__Task details__.
An exact reproduction is required of the lines from the beginning of the entries through the line with "(373, 138) = (295, 161): green", pictures excluded and nothing added.

Before-and-after scene images:
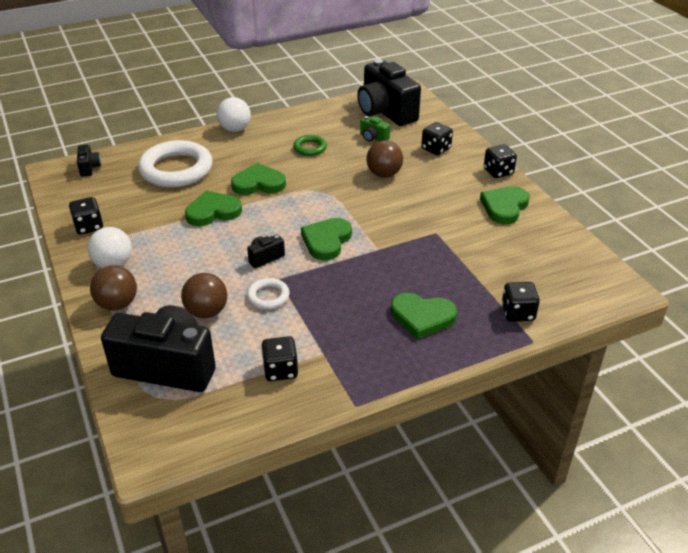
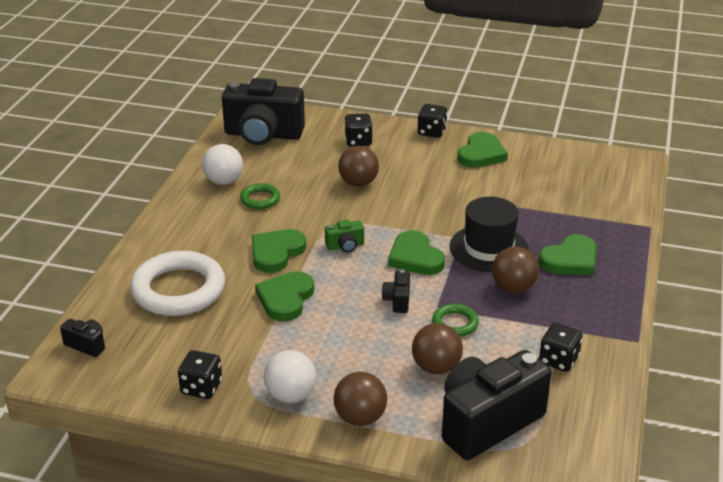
camera: 50 degrees left, 5 degrees down
(235, 129) = (160, 224): white ball -> white ball (224, 181)
(268, 296) = (455, 323): white ring -> green ring
(346, 304) = (513, 288): none -> brown ball
(373, 138) = (295, 161): green camera -> green camera (345, 246)
(382, 269) = (488, 248): none -> black hat
(504, 207) = (481, 154): green heart -> green heart turned 135 degrees counterclockwise
(518, 313) = (613, 216): black dice -> none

__Response to the task__.
camera: 50 degrees left, 5 degrees down
(235, 129) = (160, 224): white ball -> white ball (224, 181)
(268, 296) = (455, 323): white ring -> green ring
(346, 304) = (513, 288): none -> brown ball
(373, 138) = (295, 161): green camera -> green camera (345, 246)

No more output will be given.